=== Begin Enclosure ===
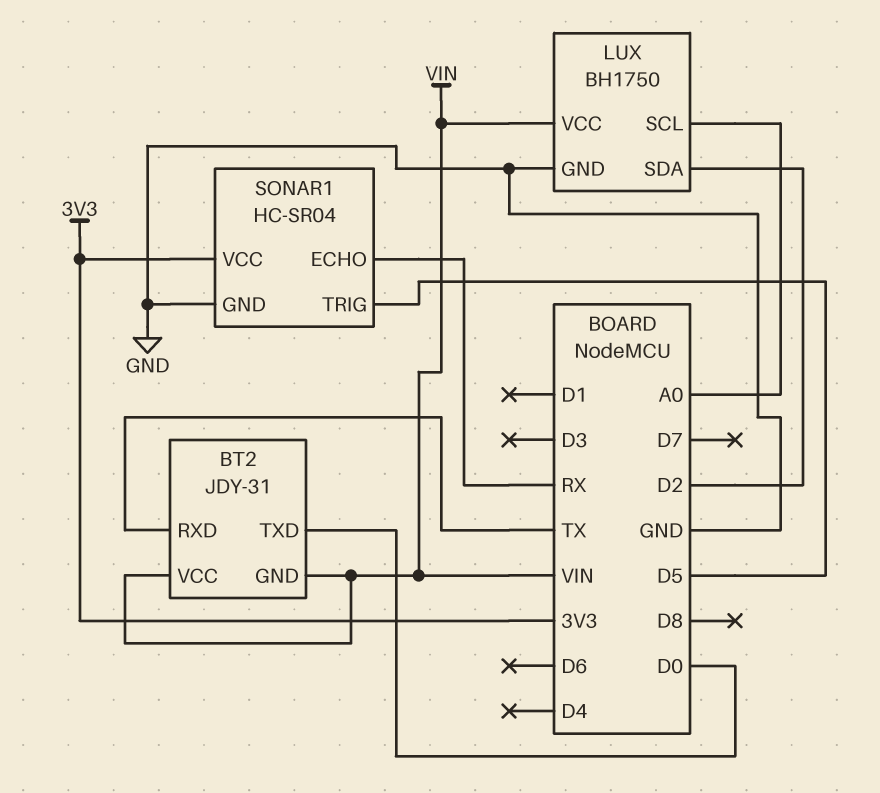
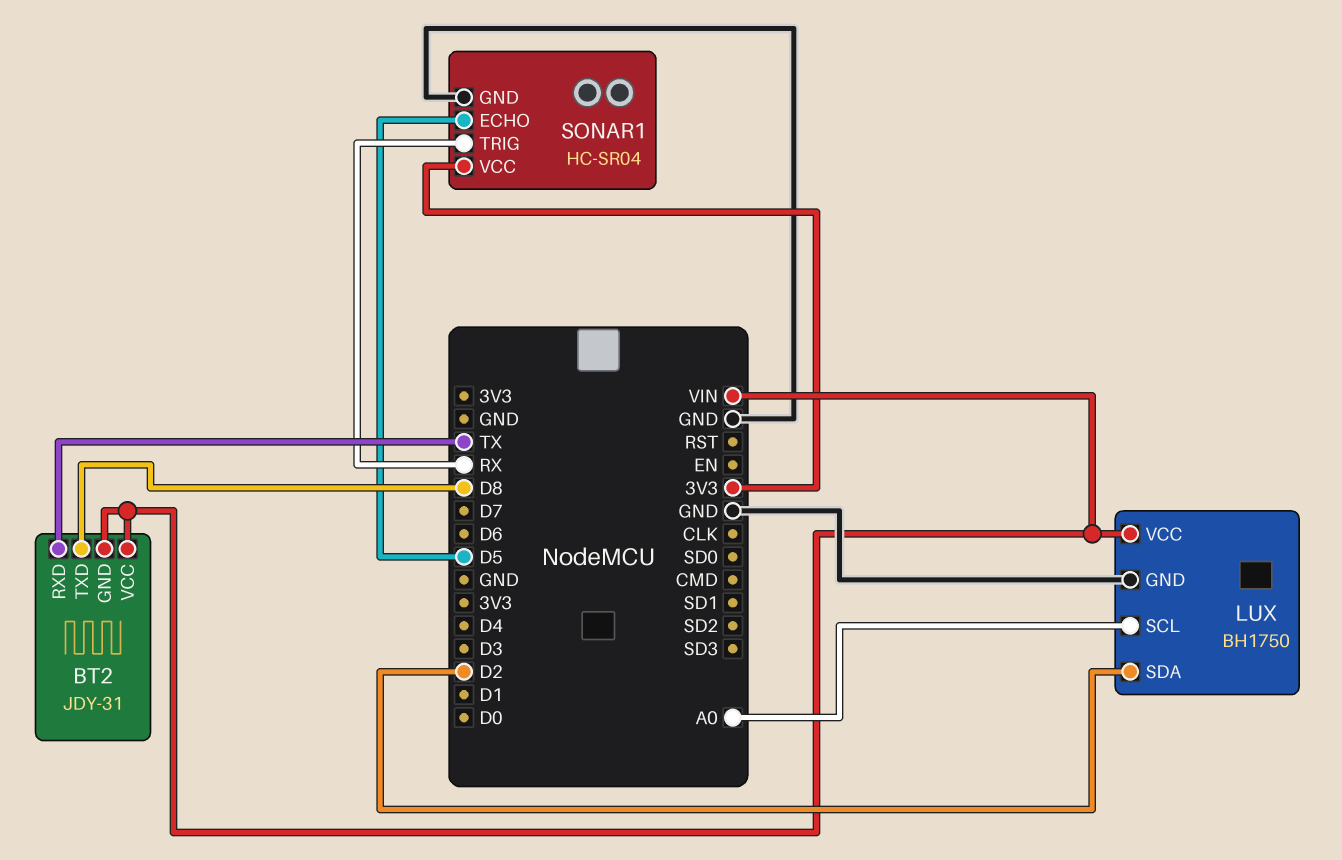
BT2 pin TXD: D0 -> D8
SONAR1 pin ECHO: RX -> D5
SONAR1 pin TRIG: D5 -> RX

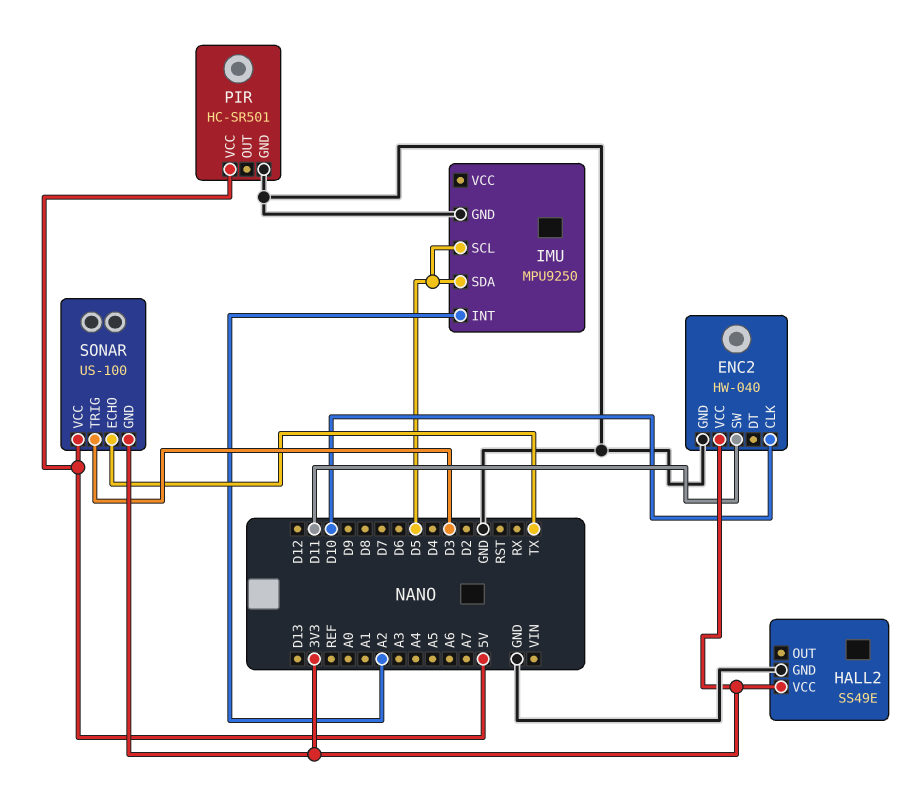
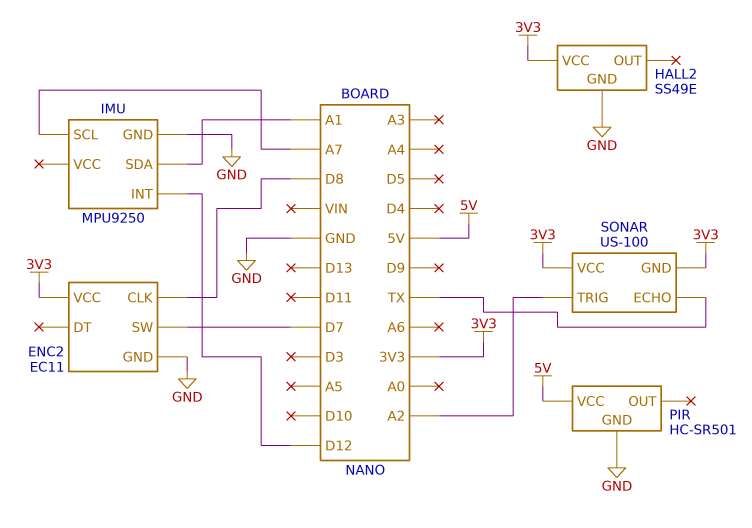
ENC2: HW-040 -> EC11
ENC2 pin CLK: D10 -> D8
ENC2 pin SW: D11 -> D7
IMU pin INT: A2 -> D12
IMU pin SCL: D5 -> A7
IMU pin SDA: D5 -> A1
SONAR pin TRIG: D3 -> A2
SONAR pin VCC: 5V -> 3V3

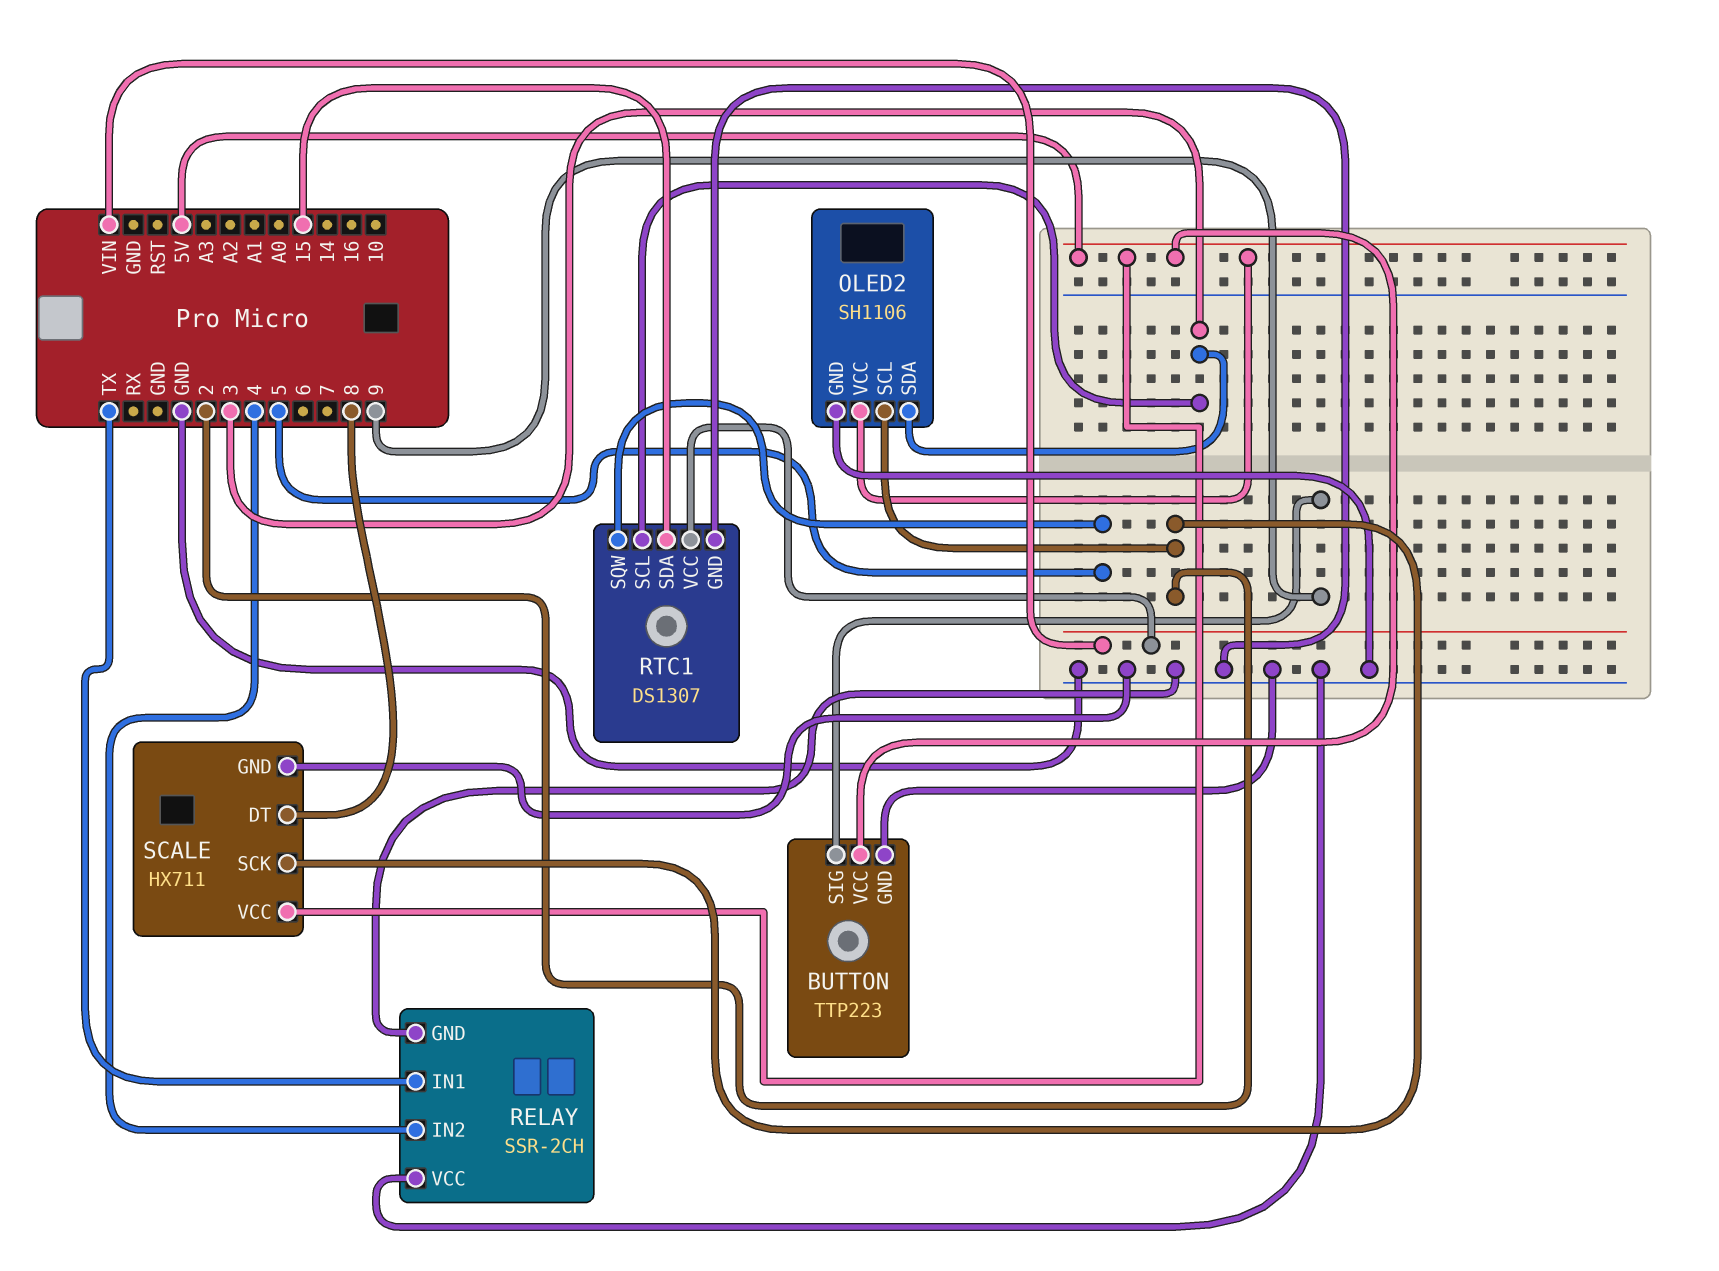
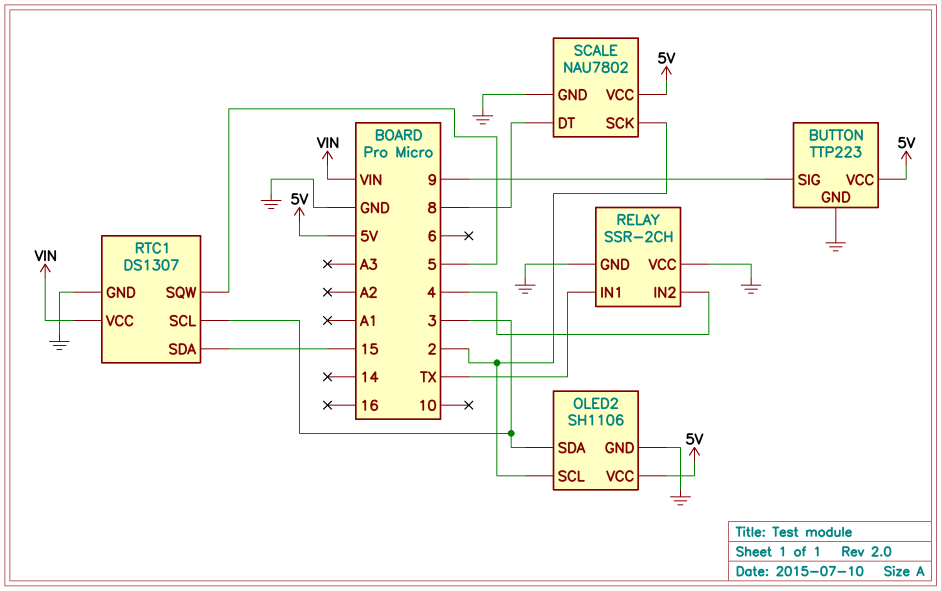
SCALE: HX711 -> NAU7802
=== End Enclosure ===
* **Directions**: Starting at the line that contains "SONAR1 pin ECHO: RX -> D5", write out every line through the end of the entries, both ends included, without any pictures.

* **Solution for this problem**:
SONAR1 pin ECHO: RX -> D5
SONAR1 pin TRIG: D5 -> RX

ENC2: HW-040 -> EC11
ENC2 pin CLK: D10 -> D8
ENC2 pin SW: D11 -> D7
IMU pin INT: A2 -> D12
IMU pin SCL: D5 -> A7
IMU pin SDA: D5 -> A1
SONAR pin TRIG: D3 -> A2
SONAR pin VCC: 5V -> 3V3

SCALE: HX711 -> NAU7802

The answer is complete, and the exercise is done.